(Dataset items)
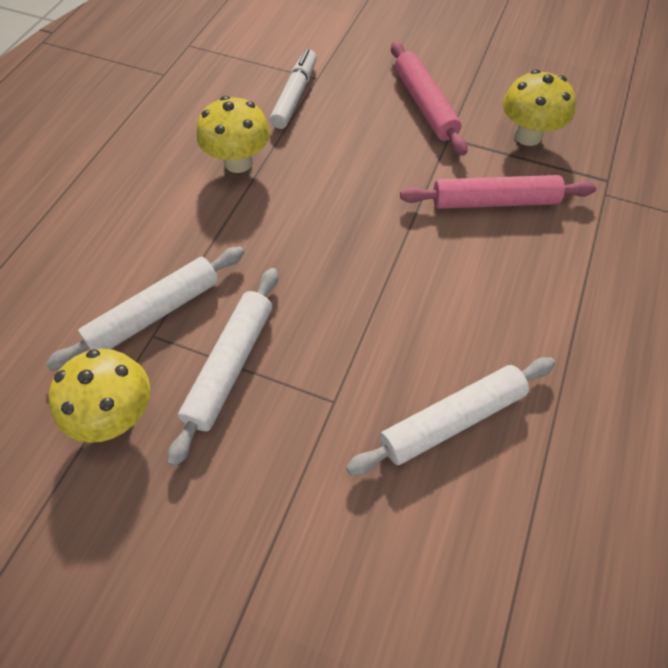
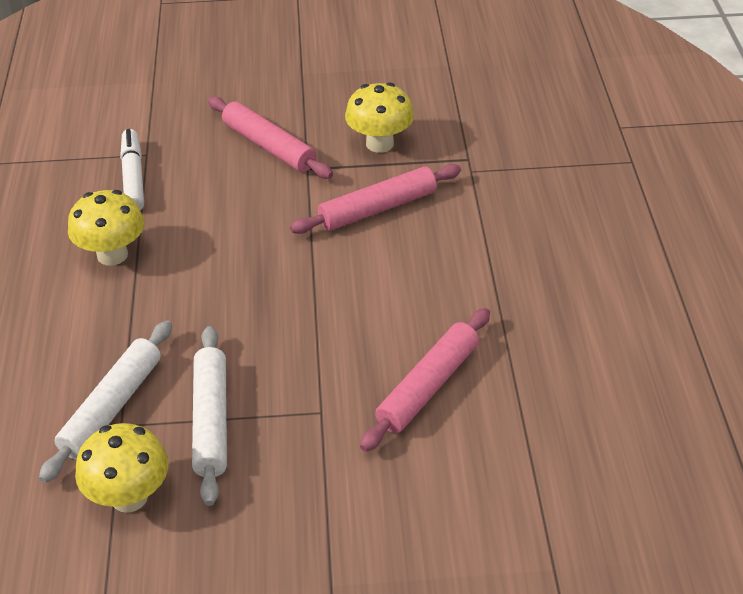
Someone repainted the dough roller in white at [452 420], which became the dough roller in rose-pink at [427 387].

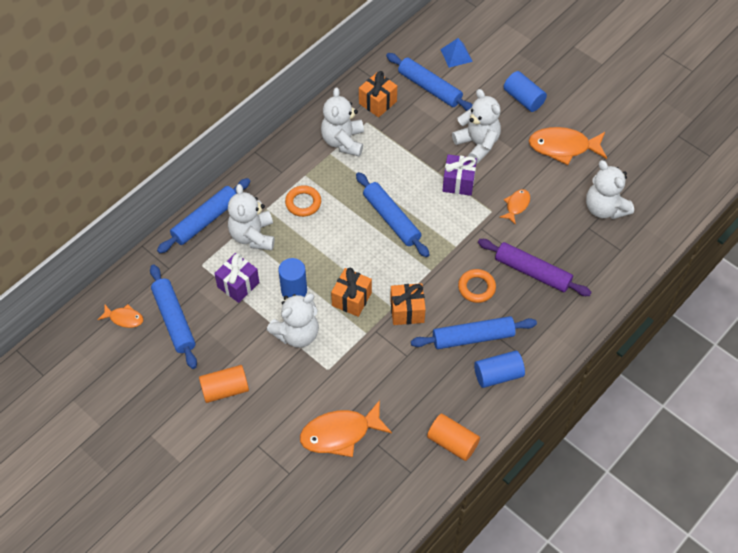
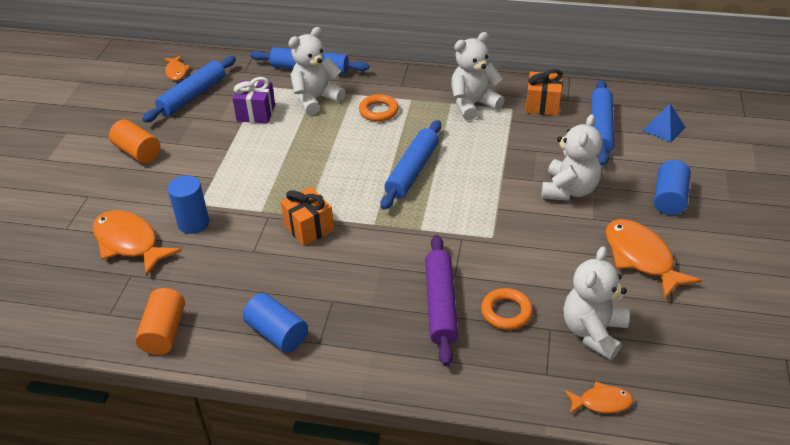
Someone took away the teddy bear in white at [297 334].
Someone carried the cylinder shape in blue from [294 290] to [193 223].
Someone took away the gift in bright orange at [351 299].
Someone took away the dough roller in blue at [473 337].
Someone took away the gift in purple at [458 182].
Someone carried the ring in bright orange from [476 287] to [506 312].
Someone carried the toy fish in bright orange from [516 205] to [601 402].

- Task description -
Where the string "roller" occurs in the data, return the whole line.

- Exercise solution -
Someone repainted the dough roller in white at [452 420], which became the dough roller in rose-pink at [427 387].
Someone took away the dough roller in blue at [473 337].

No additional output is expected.